▸ **TASK**
Each line from the beginning of the data below through the line containing "blue screwdriver [440,291,460,348]" should be repeated exactly, please.

▸ **SOURCE INFORMATION**
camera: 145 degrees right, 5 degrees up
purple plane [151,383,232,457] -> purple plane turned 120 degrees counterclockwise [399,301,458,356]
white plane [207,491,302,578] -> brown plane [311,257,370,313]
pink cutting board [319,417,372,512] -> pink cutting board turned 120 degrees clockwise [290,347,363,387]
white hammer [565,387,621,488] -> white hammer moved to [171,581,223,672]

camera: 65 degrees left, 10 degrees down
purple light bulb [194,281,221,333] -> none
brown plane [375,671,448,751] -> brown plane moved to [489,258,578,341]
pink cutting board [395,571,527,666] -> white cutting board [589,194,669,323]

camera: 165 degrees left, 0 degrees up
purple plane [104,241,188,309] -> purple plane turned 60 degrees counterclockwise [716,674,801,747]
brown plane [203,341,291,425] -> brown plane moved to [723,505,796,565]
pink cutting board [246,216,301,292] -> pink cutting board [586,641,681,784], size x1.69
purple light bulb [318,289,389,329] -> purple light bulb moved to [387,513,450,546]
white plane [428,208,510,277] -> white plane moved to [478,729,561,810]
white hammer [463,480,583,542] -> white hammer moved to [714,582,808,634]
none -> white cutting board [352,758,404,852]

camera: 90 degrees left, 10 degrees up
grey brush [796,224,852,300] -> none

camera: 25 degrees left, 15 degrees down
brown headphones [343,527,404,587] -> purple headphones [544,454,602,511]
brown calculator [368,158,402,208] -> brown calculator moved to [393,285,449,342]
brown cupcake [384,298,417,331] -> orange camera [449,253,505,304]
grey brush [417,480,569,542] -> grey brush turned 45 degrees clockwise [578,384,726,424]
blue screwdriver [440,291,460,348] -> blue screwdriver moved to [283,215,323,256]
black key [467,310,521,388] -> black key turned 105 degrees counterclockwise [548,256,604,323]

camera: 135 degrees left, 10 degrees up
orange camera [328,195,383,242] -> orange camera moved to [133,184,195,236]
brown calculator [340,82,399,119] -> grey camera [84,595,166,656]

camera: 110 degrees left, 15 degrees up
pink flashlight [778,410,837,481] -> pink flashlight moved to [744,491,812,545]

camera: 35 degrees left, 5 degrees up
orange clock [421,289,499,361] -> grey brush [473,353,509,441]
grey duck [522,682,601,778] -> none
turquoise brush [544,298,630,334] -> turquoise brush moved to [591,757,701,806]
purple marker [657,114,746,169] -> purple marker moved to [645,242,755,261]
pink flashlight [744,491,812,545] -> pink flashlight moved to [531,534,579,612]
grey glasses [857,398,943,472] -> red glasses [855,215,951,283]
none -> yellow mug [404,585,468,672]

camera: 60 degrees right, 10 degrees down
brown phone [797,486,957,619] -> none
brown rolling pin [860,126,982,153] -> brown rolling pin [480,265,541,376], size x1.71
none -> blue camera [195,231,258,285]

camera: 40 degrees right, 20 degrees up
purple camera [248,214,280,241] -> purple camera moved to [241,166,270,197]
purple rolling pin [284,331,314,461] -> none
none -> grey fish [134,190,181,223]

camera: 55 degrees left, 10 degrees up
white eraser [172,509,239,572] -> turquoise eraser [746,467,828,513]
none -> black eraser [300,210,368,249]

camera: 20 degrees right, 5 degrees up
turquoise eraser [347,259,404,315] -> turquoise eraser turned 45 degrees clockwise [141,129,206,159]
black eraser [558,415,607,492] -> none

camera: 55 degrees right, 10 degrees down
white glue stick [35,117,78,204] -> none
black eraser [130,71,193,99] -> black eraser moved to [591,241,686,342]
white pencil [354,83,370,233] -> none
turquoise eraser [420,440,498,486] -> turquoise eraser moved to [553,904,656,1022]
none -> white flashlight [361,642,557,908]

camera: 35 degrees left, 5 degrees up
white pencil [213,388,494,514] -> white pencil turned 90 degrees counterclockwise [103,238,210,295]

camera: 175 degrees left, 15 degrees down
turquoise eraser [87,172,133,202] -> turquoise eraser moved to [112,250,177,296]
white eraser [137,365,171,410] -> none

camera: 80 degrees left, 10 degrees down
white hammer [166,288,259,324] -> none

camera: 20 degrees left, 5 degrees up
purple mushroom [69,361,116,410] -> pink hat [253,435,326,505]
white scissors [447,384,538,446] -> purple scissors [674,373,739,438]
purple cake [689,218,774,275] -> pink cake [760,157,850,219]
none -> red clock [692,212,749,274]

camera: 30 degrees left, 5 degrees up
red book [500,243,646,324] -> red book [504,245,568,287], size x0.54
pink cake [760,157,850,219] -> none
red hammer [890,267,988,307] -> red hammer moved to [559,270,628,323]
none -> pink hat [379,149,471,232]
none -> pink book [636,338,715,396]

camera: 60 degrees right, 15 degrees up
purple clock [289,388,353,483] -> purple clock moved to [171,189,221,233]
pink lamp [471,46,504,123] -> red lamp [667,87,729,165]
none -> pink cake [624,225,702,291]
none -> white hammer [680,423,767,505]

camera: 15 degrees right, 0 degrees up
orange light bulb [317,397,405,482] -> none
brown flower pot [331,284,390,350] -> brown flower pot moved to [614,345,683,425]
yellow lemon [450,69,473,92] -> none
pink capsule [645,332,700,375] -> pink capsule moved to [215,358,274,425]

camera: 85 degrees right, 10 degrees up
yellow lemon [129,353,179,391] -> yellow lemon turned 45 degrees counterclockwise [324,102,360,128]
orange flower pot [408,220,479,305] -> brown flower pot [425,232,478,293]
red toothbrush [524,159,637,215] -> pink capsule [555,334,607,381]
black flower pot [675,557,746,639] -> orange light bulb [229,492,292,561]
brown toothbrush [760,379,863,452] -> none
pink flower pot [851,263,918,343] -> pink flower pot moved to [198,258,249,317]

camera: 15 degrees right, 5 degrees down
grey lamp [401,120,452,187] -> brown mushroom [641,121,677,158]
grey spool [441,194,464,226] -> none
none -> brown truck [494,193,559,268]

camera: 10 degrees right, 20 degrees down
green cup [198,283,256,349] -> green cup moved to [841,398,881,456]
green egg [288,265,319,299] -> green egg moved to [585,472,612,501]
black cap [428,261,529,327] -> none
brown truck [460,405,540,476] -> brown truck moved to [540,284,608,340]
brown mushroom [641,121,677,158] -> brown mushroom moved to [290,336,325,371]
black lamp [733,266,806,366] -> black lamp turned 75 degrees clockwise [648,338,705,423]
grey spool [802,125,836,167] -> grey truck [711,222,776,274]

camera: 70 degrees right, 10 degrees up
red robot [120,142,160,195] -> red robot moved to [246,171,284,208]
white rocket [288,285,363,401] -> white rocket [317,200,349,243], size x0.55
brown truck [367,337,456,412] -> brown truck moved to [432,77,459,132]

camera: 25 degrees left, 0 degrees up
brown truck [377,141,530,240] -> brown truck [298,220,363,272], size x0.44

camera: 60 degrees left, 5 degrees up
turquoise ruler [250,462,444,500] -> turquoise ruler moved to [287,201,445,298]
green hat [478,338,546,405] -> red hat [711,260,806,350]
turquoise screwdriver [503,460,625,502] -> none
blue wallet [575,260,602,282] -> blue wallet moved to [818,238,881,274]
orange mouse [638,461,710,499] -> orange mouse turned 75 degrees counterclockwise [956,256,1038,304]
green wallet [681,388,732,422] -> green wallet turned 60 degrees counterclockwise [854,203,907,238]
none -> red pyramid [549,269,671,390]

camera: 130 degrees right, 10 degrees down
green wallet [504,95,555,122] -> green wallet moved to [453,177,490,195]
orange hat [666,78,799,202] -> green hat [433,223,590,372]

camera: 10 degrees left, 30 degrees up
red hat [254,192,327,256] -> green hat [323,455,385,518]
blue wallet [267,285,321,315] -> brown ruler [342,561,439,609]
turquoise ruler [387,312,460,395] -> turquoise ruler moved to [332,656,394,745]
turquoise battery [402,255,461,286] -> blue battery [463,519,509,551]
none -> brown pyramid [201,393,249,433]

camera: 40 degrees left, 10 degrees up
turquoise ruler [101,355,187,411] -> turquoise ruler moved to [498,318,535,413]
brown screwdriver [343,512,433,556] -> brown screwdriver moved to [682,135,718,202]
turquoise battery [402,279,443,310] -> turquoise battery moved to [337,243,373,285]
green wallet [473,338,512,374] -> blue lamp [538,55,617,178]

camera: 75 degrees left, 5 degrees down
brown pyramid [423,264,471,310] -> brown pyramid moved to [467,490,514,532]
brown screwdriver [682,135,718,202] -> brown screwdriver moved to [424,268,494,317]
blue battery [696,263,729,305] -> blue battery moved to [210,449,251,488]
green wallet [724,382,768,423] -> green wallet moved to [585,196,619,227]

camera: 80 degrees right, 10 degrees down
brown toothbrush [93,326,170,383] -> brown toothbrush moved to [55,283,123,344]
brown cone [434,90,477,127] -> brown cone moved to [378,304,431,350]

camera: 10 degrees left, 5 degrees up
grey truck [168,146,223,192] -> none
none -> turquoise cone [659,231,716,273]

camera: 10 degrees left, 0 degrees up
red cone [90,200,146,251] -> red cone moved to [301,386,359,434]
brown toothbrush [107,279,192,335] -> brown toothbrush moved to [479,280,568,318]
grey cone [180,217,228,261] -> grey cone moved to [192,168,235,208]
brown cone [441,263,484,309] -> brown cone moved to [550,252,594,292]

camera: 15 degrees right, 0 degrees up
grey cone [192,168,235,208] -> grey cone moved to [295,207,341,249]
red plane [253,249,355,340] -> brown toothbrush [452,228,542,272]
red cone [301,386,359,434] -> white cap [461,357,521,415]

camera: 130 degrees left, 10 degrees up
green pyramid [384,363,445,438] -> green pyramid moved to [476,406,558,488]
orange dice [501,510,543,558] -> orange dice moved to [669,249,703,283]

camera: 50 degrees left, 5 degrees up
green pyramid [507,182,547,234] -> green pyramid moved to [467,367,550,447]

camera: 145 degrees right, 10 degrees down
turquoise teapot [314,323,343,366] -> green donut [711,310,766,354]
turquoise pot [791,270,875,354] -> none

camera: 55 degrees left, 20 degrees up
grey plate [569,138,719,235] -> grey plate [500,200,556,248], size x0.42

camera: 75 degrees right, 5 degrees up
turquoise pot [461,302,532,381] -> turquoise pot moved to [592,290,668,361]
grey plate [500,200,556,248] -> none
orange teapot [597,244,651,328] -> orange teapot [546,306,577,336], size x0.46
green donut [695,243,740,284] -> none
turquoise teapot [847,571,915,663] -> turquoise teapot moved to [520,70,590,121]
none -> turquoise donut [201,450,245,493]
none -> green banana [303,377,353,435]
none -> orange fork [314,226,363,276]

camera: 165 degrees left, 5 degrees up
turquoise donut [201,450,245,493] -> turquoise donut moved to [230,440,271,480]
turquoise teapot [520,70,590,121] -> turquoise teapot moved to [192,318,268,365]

▸ **SOLUTION**
camera: 145 degrees right, 5 degrees up
purple plane [151,383,232,457] -> purple plane turned 120 degrees counterclockwise [399,301,458,356]
white plane [207,491,302,578] -> brown plane [311,257,370,313]
pink cutting board [319,417,372,512] -> pink cutting board turned 120 degrees clockwise [290,347,363,387]
white hammer [565,387,621,488] -> white hammer moved to [171,581,223,672]

camera: 65 degrees left, 10 degrees down
purple light bulb [194,281,221,333] -> none
brown plane [375,671,448,751] -> brown plane moved to [489,258,578,341]
pink cutting board [395,571,527,666] -> white cutting board [589,194,669,323]

camera: 165 degrees left, 0 degrees up
purple plane [104,241,188,309] -> purple plane turned 60 degrees counterclockwise [716,674,801,747]
brown plane [203,341,291,425] -> brown plane moved to [723,505,796,565]
pink cutting board [246,216,301,292] -> pink cutting board [586,641,681,784], size x1.69
purple light bulb [318,289,389,329] -> purple light bulb moved to [387,513,450,546]
white plane [428,208,510,277] -> white plane moved to [478,729,561,810]
white hammer [463,480,583,542] -> white hammer moved to [714,582,808,634]
none -> white cutting board [352,758,404,852]

camera: 90 degrees left, 10 degrees up
grey brush [796,224,852,300] -> none

camera: 25 degrees left, 15 degrees down
brown headphones [343,527,404,587] -> purple headphones [544,454,602,511]
brown calculator [368,158,402,208] -> brown calculator moved to [393,285,449,342]
brown cupcake [384,298,417,331] -> orange camera [449,253,505,304]
grey brush [417,480,569,542] -> grey brush turned 45 degrees clockwise [578,384,726,424]
blue screwdriver [440,291,460,348] -> blue screwdriver moved to [283,215,323,256]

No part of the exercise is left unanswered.